Rows:
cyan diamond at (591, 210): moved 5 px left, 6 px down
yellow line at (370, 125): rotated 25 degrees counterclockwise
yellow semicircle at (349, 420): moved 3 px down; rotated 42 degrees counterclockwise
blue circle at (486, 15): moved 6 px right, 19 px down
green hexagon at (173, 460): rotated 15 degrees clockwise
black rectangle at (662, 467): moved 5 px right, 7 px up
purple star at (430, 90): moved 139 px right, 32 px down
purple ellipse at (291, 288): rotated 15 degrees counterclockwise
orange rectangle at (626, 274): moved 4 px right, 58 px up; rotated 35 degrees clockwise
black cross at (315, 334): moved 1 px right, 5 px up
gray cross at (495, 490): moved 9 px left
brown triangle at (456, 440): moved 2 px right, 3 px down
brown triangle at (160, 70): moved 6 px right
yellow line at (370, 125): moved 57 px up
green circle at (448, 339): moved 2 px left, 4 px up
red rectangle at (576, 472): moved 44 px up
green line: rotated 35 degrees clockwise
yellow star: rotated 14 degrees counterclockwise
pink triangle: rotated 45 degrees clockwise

Stated goal:
Can you give every item above as a Markdown table with the columns No. and Item, one row per line numbered in order, and leave out any blank lines?

Expected output:
| No. | Item |
|---|---|
| 1 | cyan diamond at (591, 210): moved 5 px left, 6 px down |
| 2 | yellow line at (370, 125): rotated 25 degrees counterclockwise |
| 3 | yellow semicircle at (349, 420): moved 3 px down; rotated 42 degrees counterclockwise |
| 4 | blue circle at (486, 15): moved 6 px right, 19 px down |
| 5 | green hexagon at (173, 460): rotated 15 degrees clockwise |
| 6 | black rectangle at (662, 467): moved 5 px right, 7 px up |
| 7 | purple star at (430, 90): moved 139 px right, 32 px down |
| 8 | purple ellipse at (291, 288): rotated 15 degrees counterclockwise |
| 9 | orange rectangle at (626, 274): moved 4 px right, 58 px up; rotated 35 degrees clockwise |
| 10 | black cross at (315, 334): moved 1 px right, 5 px up |
| 11 | gray cross at (495, 490): moved 9 px left |
| 12 | brown triangle at (456, 440): moved 2 px right, 3 px down |
| 13 | brown triangle at (160, 70): moved 6 px right |
| 14 | yellow line at (370, 125): moved 57 px up |
| 15 | green circle at (448, 339): moved 2 px left, 4 px up |
| 16 | red rectangle at (576, 472): moved 44 px up |
| 17 | green line: rotated 35 degrees clockwise |
| 18 | yellow star: rotated 14 degrees counterclockwise |
| 19 | pink triangle: rotated 45 degrees clockwise |